__AIM OF THE TASK__
Filter the records down to the lines that hold the word "degrees", and copy each of those lines.
INPUT DATA Block Start
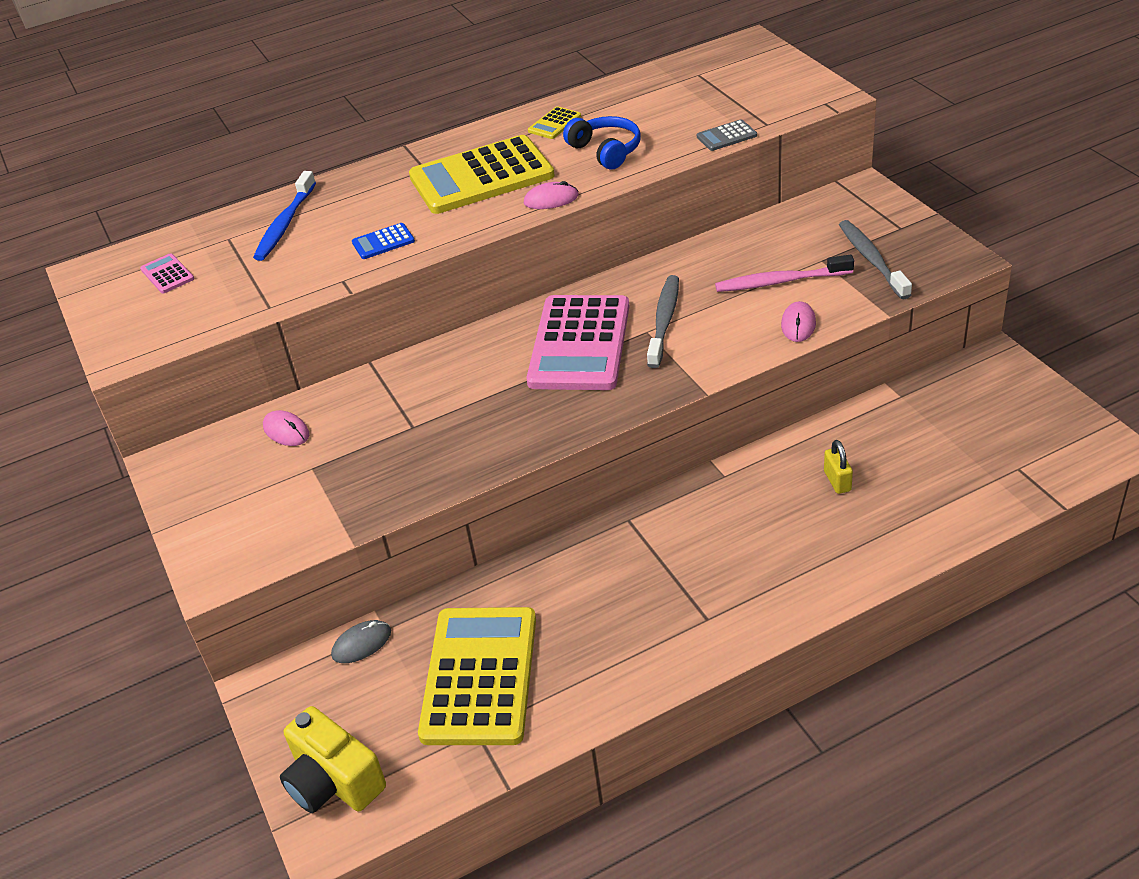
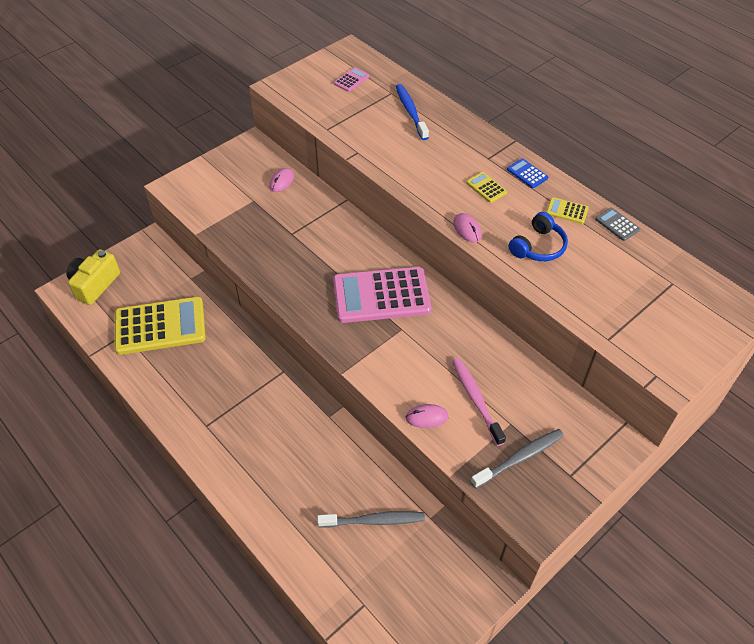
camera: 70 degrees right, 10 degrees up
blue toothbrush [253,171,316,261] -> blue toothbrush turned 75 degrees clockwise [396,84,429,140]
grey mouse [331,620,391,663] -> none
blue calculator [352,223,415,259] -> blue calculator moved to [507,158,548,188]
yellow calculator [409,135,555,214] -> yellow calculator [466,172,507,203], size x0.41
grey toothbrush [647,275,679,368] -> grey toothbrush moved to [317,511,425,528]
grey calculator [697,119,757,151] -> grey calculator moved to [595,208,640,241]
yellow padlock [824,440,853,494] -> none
INPUT DATA Block End
INPUT DATA Block Start
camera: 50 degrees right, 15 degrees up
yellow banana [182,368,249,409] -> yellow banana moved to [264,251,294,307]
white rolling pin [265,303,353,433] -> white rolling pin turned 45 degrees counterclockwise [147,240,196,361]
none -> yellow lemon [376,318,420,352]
INPUT DATA Block End
__OUTPUT BELOW__
camera: 70 degrees right, 10 degrees up
blue toothbrush [253,171,316,261] -> blue toothbrush turned 75 degrees clockwise [396,84,429,140]
camera: 50 degrees right, 15 degrees up
white rolling pin [265,303,353,433] -> white rolling pin turned 45 degrees counterclockwise [147,240,196,361]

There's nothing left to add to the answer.